*** Opening of Task data ***

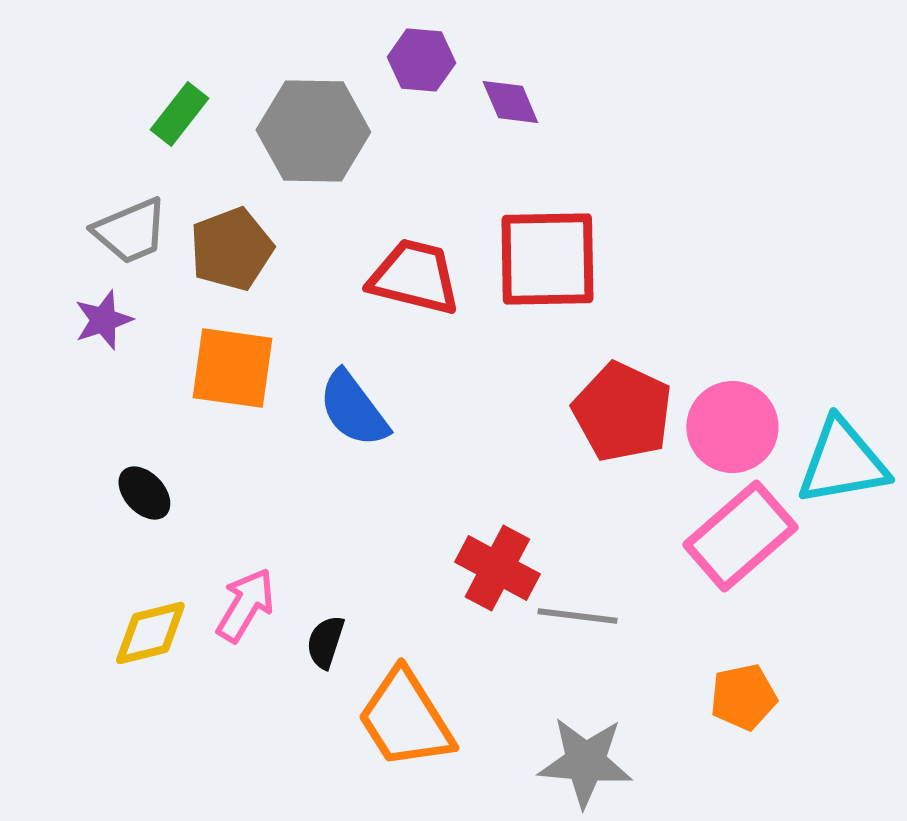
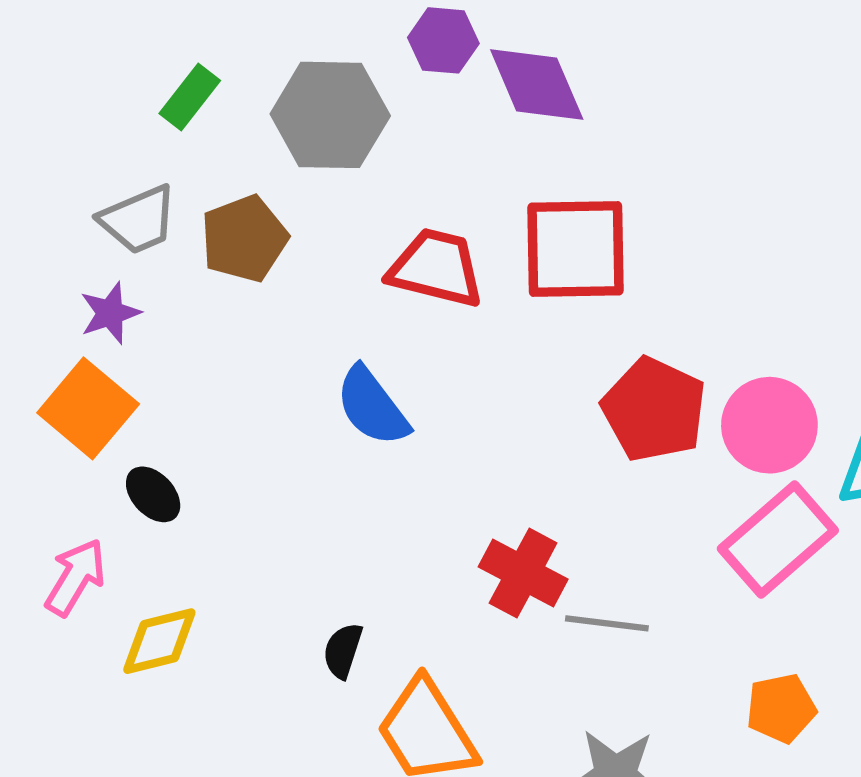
purple diamond: (510, 102) -> (537, 84), size x1.6
orange square: (232, 368) -> (88, 408), moved, turned 32
pink arrow: (245, 605) -> (75, 577), moved

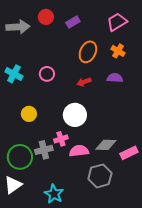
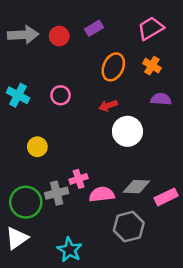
red circle: (46, 17) -> (59, 36), moved
purple semicircle: (115, 78) -> (161, 99), moved
white circle: (75, 115) -> (127, 131), moved

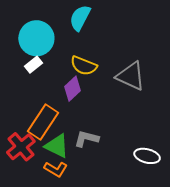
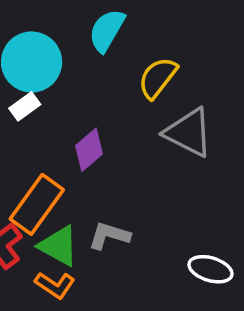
yellow semicircle: (84, 66) -> (158, 78), moved, turned 104

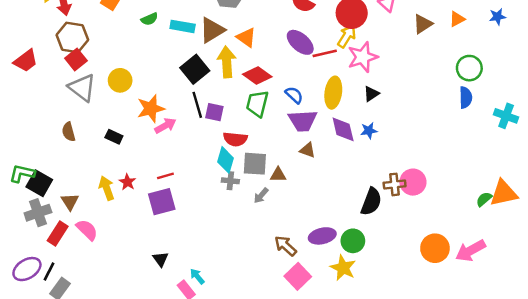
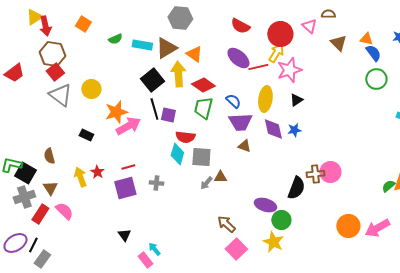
orange triangle: (457, 19) -> (366, 39), turned 40
brown triangle: (423, 24) -> (338, 43), turned -42
blue semicircle: (466, 97) -> (373, 53), moved, turned -36
pink arrow: (165, 126) -> (128, 126), size x1.4
brown semicircle: (69, 132) -> (49, 156), moved
brown triangle: (278, 175) -> (220, 177), moved
gray cross: (230, 181) -> (156, 183), moved
purple ellipse: (322, 236) -> (265, 205), moved, turned 30

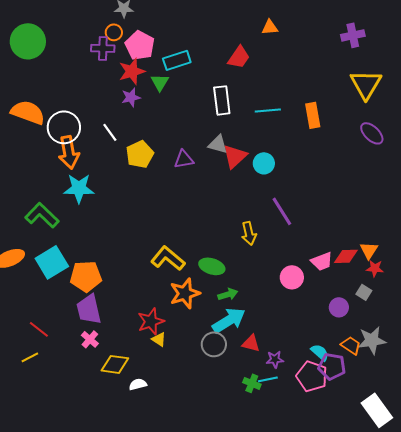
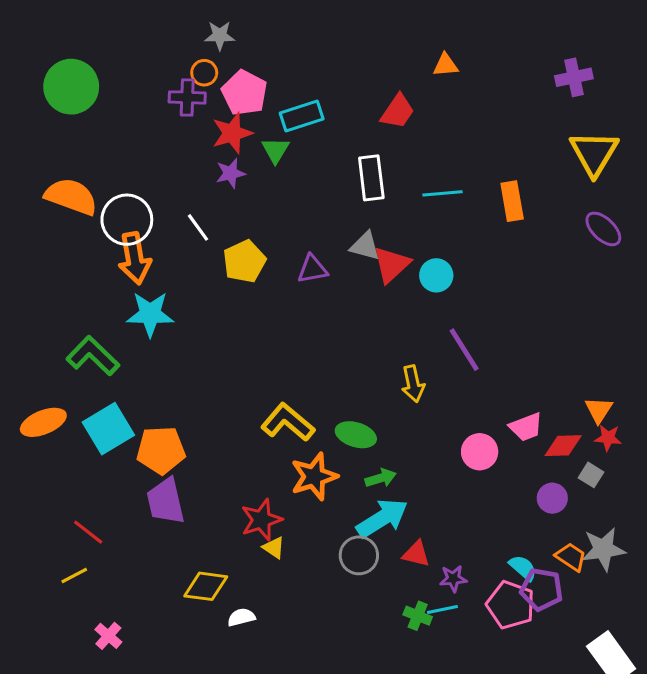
red diamond: (346, 256) -> (563, 446), moved
pink cross: (90, 339) -> (108, 636), moved

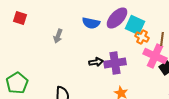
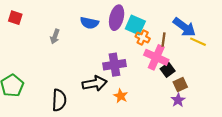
purple ellipse: (117, 18) -> (117, 18), turned -30
black arrow: (96, 62) -> (95, 83), moved, size x1.6

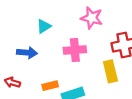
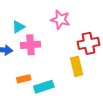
pink cross: (75, 50) -> (31, 45), moved

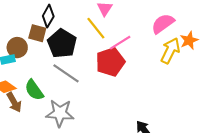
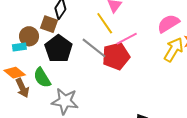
black pentagon: (62, 43) -> (59, 49), moved
gray line: (66, 73) -> (94, 48), moved

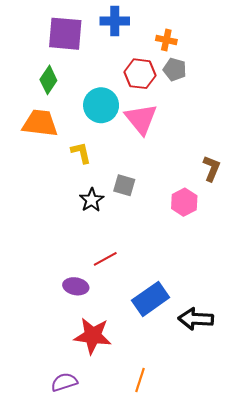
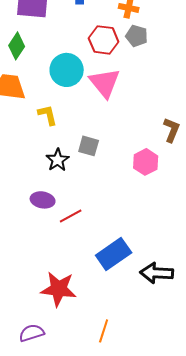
purple ellipse: (76, 286) -> (43, 200), moved

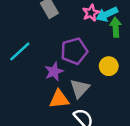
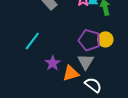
purple pentagon: (74, 51) -> (89, 40), moved, turned -30
purple star: (54, 72) -> (53, 63), moved

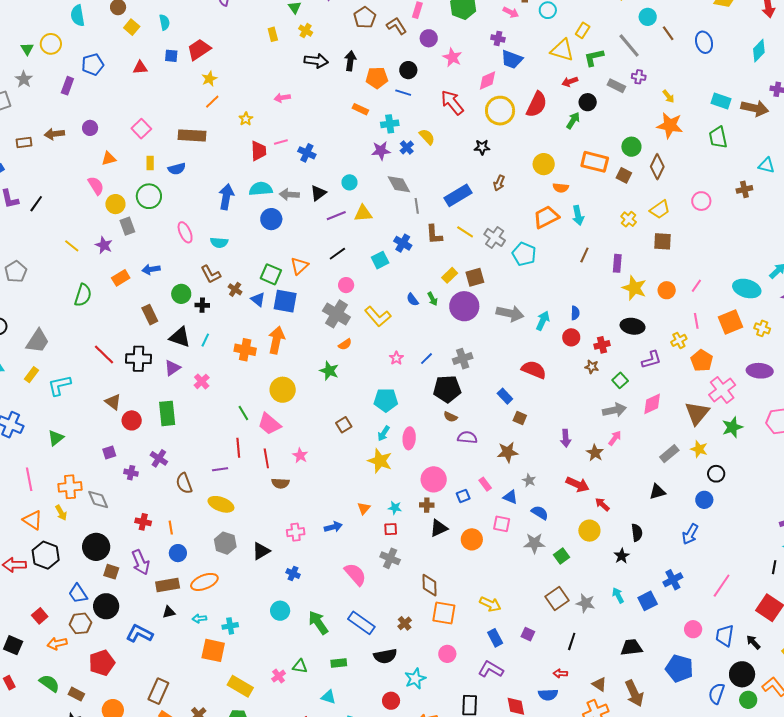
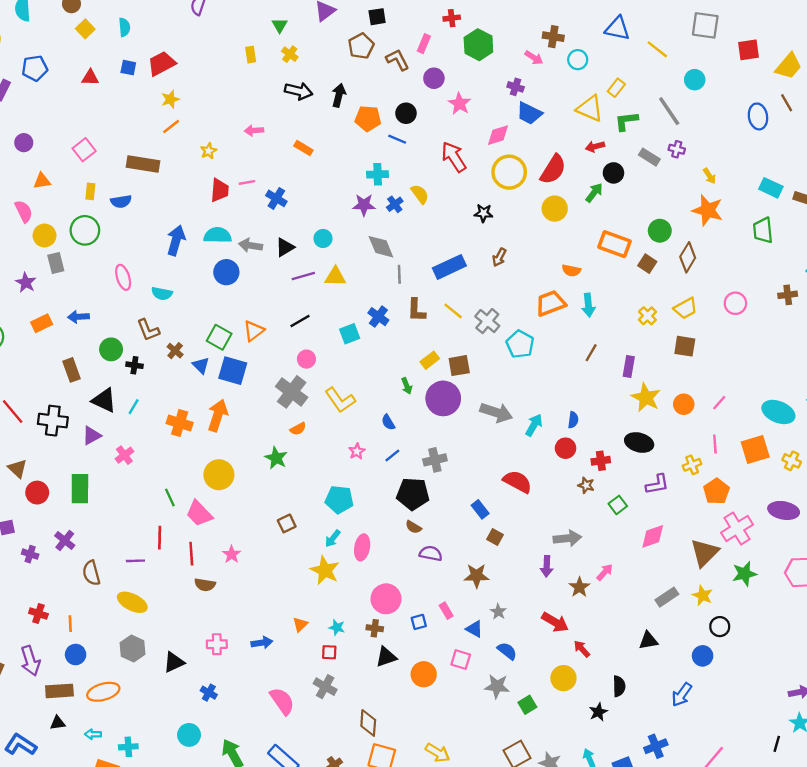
brown line: (668, 33) -> (787, 103), moved
orange rectangle: (360, 109) -> (303, 148), moved
yellow circle: (544, 164) -> (555, 209), moved
blue semicircle: (413, 300) -> (388, 422), moved
gray arrow: (614, 410) -> (567, 538), moved

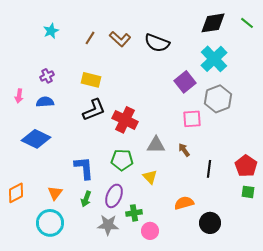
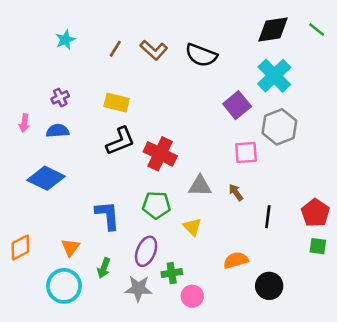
green arrow: (86, 199) -> (104, 268), moved

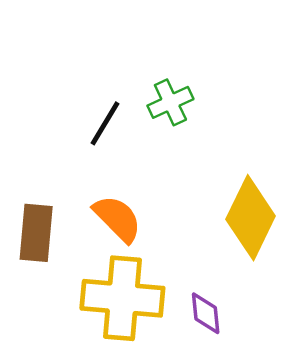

*** Close of Task data ***

▸ Work task:
Your task is to retype the lines running from the one that contains "red circle: (46, 17) -> (59, 36), moved" through the end of the records, and nothing else. Pictures are not part of the copy.

▸ Response for this exercise:
red circle: (46, 17) -> (59, 36), moved
purple semicircle: (115, 78) -> (161, 99), moved
white circle: (75, 115) -> (127, 131), moved

yellow semicircle: (84, 66) -> (158, 78), moved, turned 104

orange triangle: (457, 19) -> (366, 39), turned 40
brown triangle: (423, 24) -> (338, 43), turned -42
blue semicircle: (466, 97) -> (373, 53), moved, turned -36
pink arrow: (165, 126) -> (128, 126), size x1.4
brown semicircle: (69, 132) -> (49, 156), moved
brown triangle: (278, 175) -> (220, 177), moved
gray cross: (230, 181) -> (156, 183), moved
purple ellipse: (322, 236) -> (265, 205), moved, turned 30

red diamond: (346, 256) -> (563, 446), moved
pink cross: (90, 339) -> (108, 636), moved

purple ellipse: (117, 18) -> (117, 18), turned -30
black arrow: (96, 62) -> (95, 83), moved, size x1.6

pink cross: (75, 50) -> (31, 45), moved

black pentagon: (62, 43) -> (59, 49), moved
gray line: (66, 73) -> (94, 48), moved

purple ellipse: (76, 286) -> (43, 200), moved

purple pentagon: (74, 51) -> (89, 40), moved, turned -30
purple star: (54, 72) -> (53, 63), moved

brown line: (668, 33) -> (787, 103), moved
orange rectangle: (360, 109) -> (303, 148), moved
yellow circle: (544, 164) -> (555, 209), moved
blue semicircle: (413, 300) -> (388, 422), moved
gray arrow: (614, 410) -> (567, 538), moved

green arrow: (86, 199) -> (104, 268), moved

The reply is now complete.